= Source data =
╔══
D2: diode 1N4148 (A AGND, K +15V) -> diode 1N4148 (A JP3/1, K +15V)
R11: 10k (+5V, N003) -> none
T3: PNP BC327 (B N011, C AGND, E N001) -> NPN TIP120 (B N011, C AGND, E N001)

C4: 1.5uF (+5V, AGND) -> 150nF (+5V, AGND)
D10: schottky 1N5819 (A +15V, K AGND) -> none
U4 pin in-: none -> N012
╚══
╔══
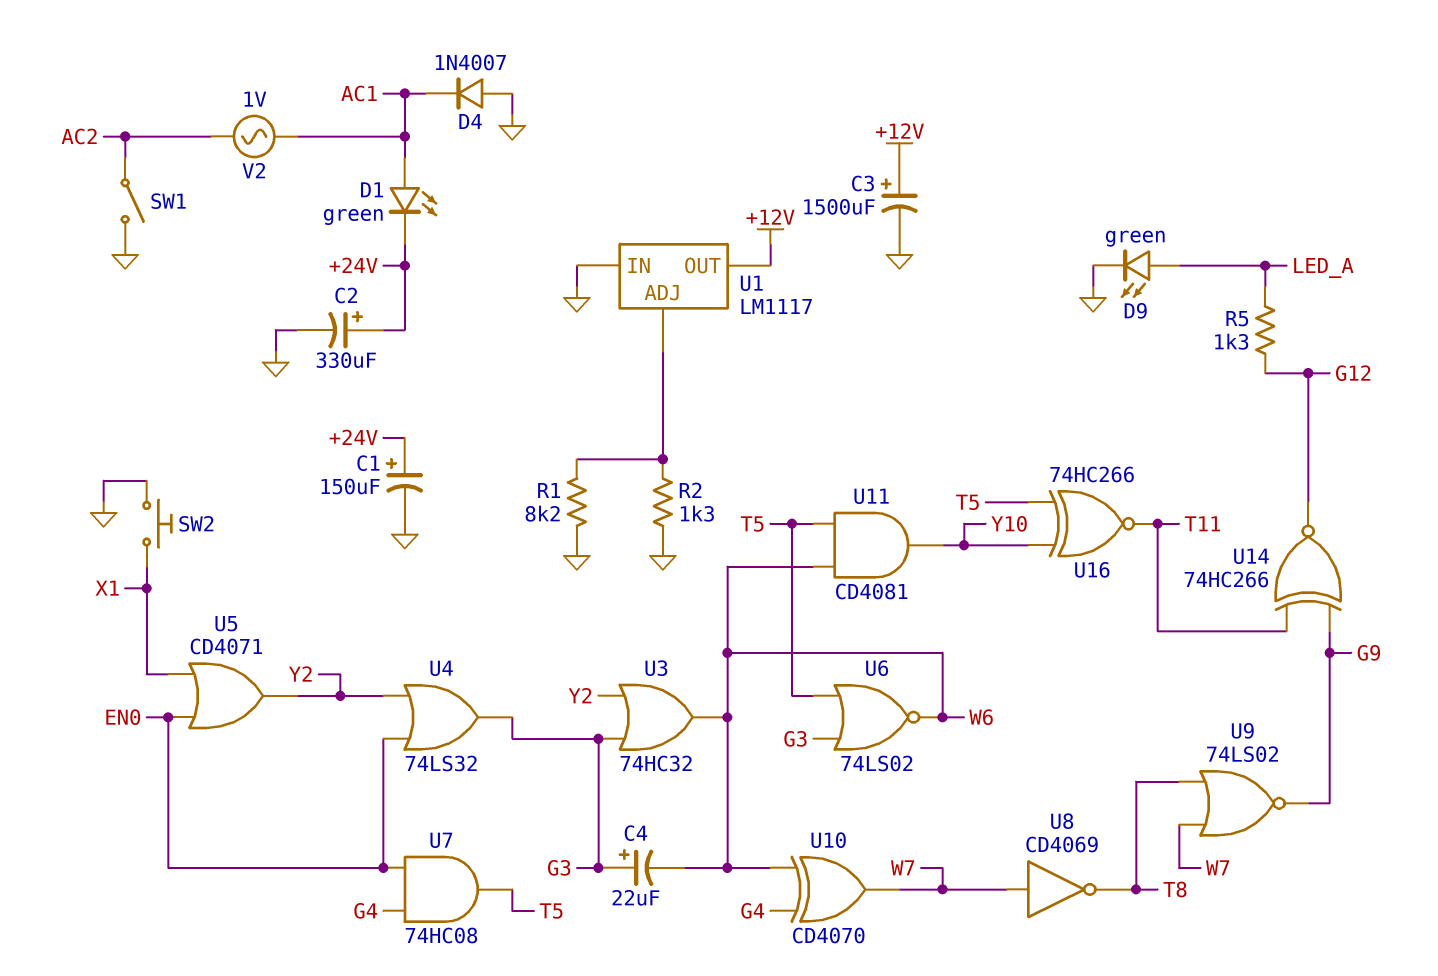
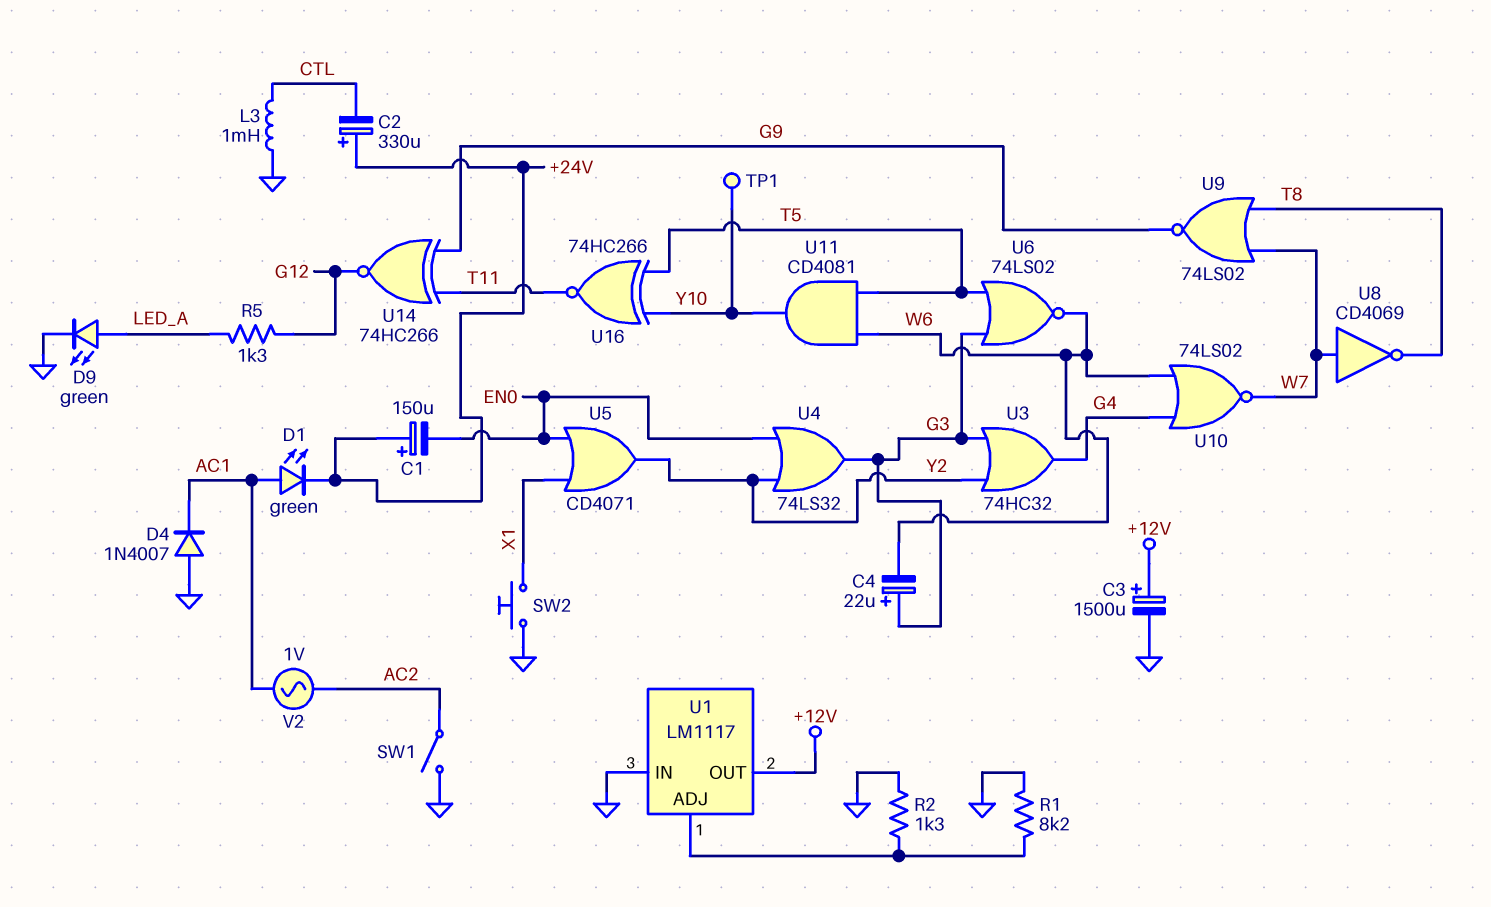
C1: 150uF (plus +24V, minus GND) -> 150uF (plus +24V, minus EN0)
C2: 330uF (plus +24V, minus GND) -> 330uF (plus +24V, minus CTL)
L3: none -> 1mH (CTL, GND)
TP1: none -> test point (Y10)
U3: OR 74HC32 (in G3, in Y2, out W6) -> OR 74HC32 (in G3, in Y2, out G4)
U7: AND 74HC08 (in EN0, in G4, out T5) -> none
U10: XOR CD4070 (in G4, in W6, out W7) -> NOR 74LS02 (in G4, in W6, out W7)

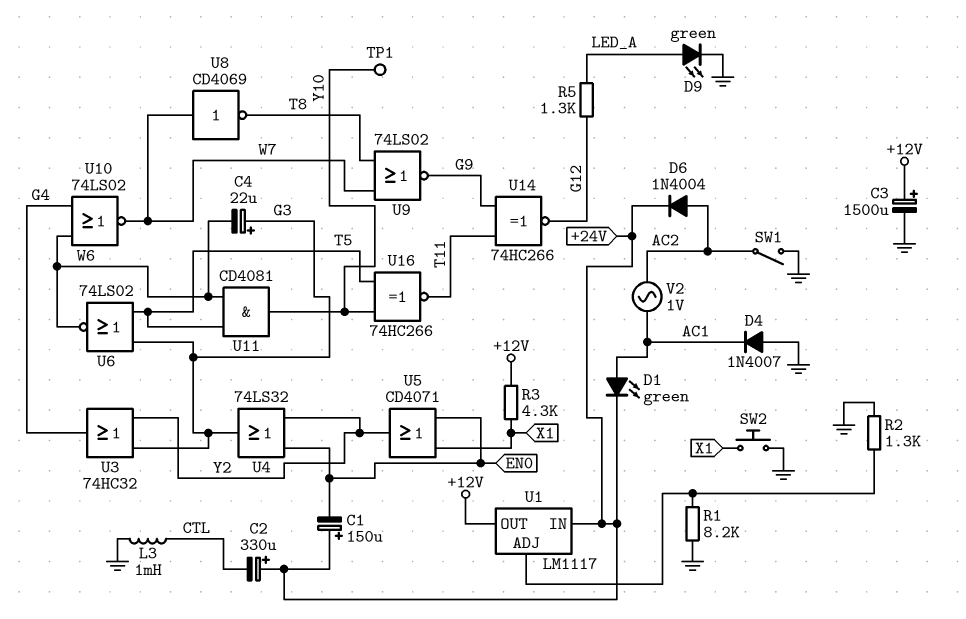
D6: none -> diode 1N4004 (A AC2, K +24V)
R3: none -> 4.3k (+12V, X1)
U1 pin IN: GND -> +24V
╚══
= Work item =
Please count the lines above containing "diode"; number only.

= Result for this task =
2